**What this task involves**. Set the listing down unchanged, minus every embedded image.

*** Opening Data section ***

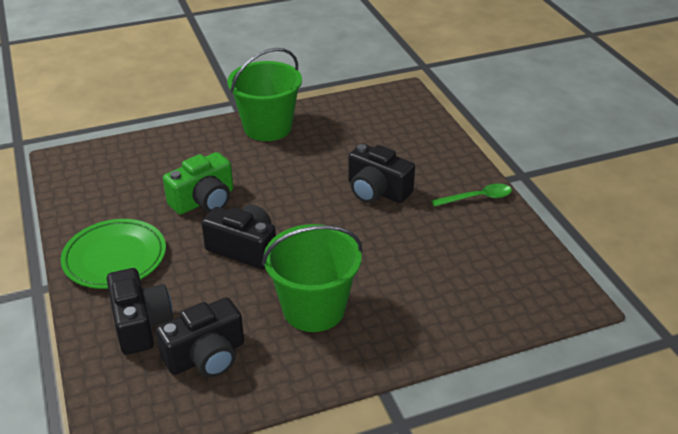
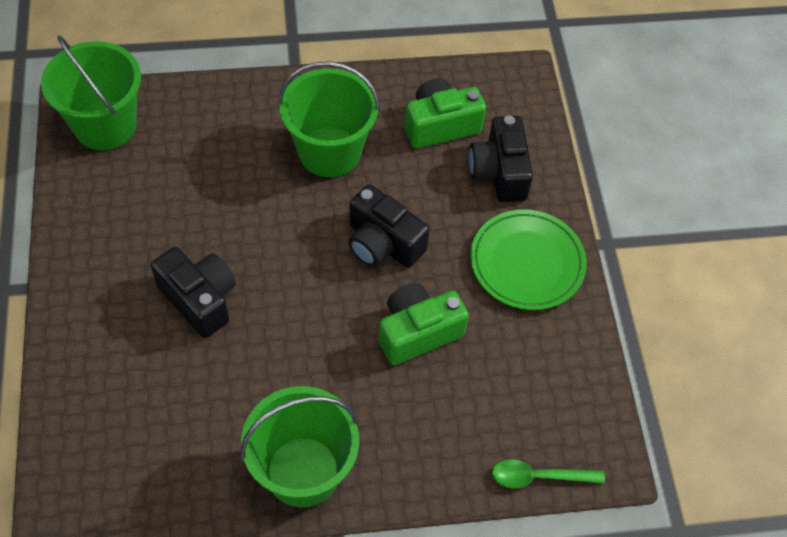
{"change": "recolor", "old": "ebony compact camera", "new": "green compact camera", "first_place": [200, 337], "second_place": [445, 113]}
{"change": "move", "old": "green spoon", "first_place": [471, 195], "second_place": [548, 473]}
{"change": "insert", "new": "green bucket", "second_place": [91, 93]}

*** Closing Data section ***

**Expected answer**.
{"change": "recolor", "old": "ebony compact camera", "new": "green compact camera", "first_place": [200, 337], "second_place": [445, 113]}
{"change": "move", "old": "green spoon", "first_place": [471, 195], "second_place": [548, 473]}
{"change": "insert", "new": "green bucket", "second_place": [91, 93]}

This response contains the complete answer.